Problem to work on ▸
For the material below, output exactly the span from the line with "pink key [285,455,381,545]" to the line with "black cake [757,409,887,532]", including both, and nothing besides.
BEGIN Records for the exercise
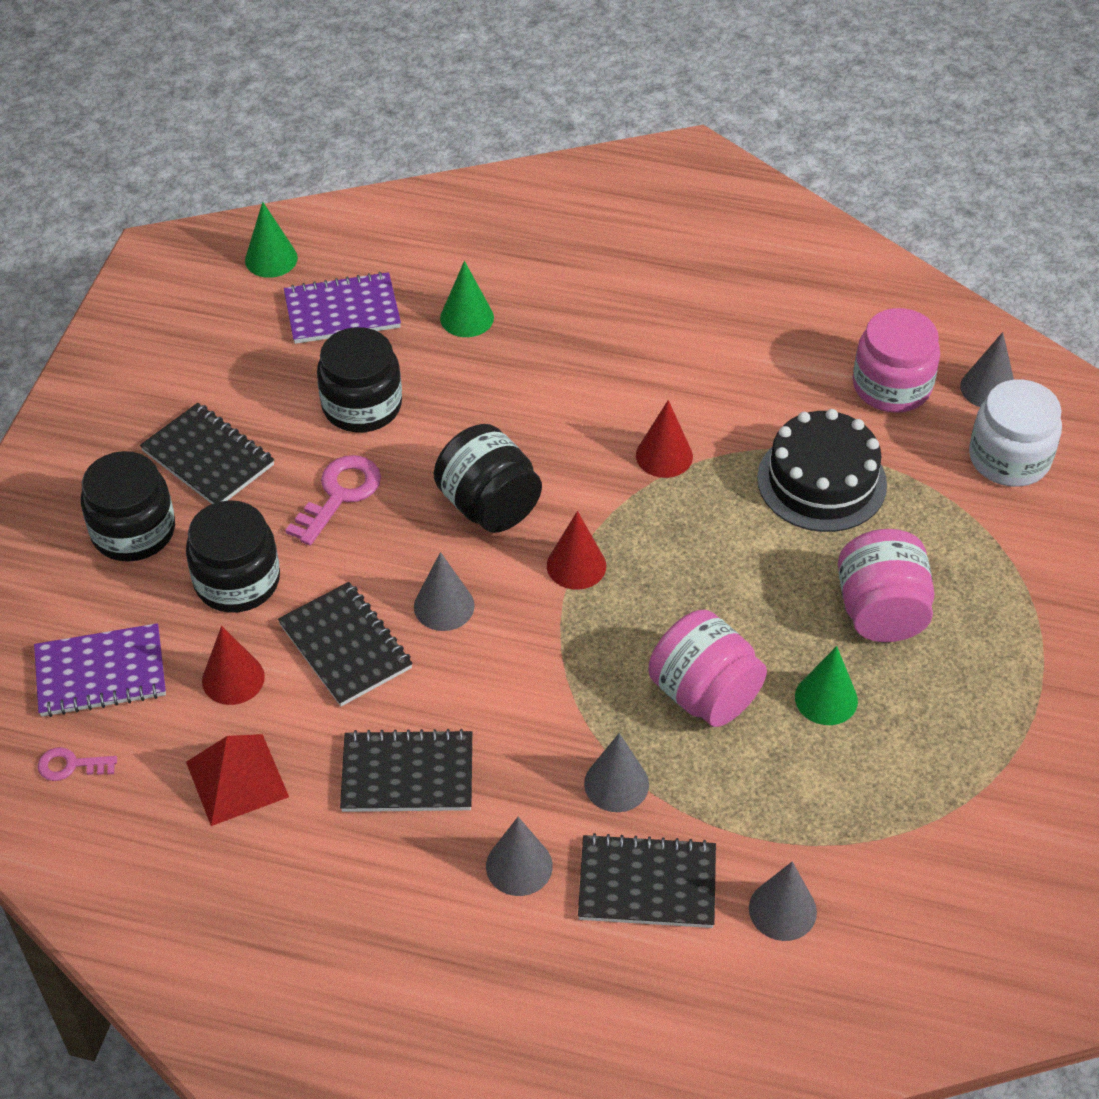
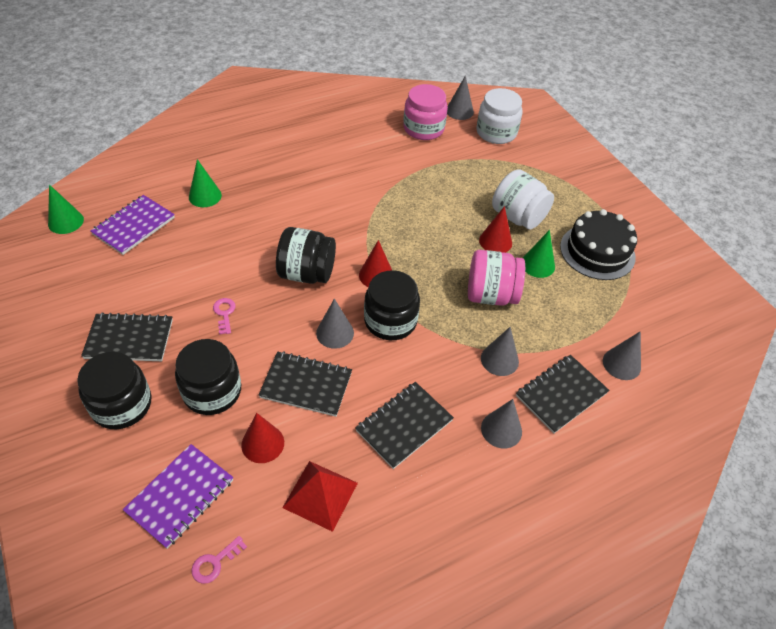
camera: 45 degrees left, 0 degrees up
pink key [285,455,381,545] -> pink key [213,298,236,335], size x0.58
black jar [317,327,402,432] -> black jar moved to [364,270,420,340]
red cone [636,400,693,478] -> red cone moved to [479,206,512,253]
black cake [757,409,887,532] -> black cake moved to [560,209,637,280]
pink jar [838,529,934,642] -> white jar [492,169,554,230]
END Records for the exercise
Solution for this task ▸
pink key [285,455,381,545] -> pink key [213,298,236,335], size x0.58
black jar [317,327,402,432] -> black jar moved to [364,270,420,340]
red cone [636,400,693,478] -> red cone moved to [479,206,512,253]
black cake [757,409,887,532] -> black cake moved to [560,209,637,280]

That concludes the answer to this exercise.